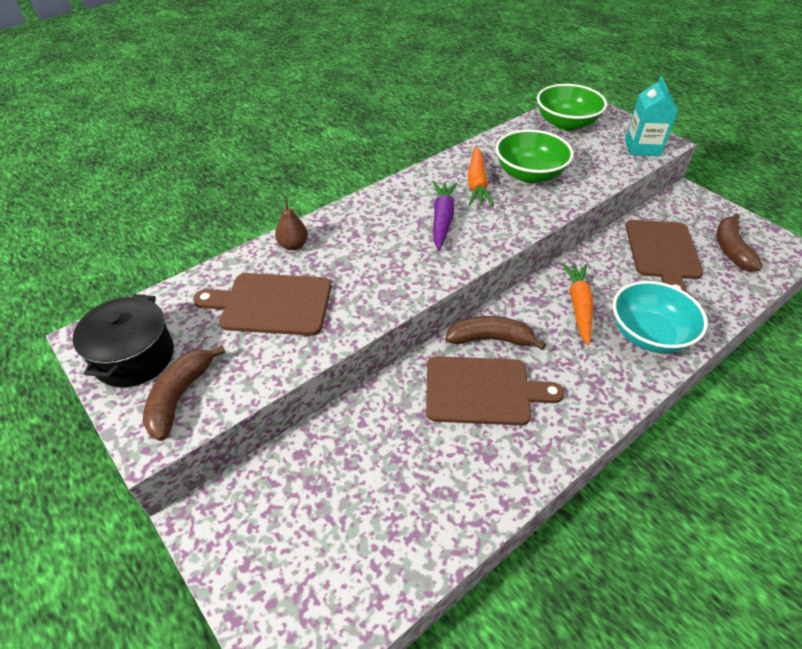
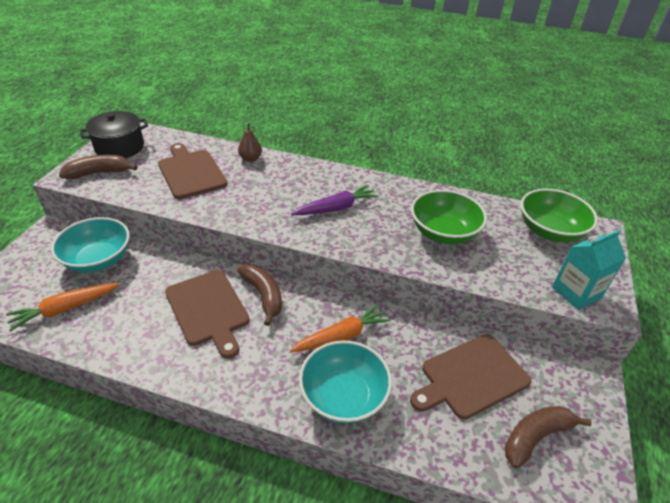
camera: 55 degrees right, 5 degrees down
(317, 473) = (98, 260): none -> turquoise bowl
(477, 183) = (398, 210): orange carrot -> orange carrot (65, 309)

......

Set down the material above word for word and skip its pictures.

camera: 55 degrees right, 5 degrees down
(317, 473) = (98, 260): none -> turquoise bowl
(477, 183) = (398, 210): orange carrot -> orange carrot (65, 309)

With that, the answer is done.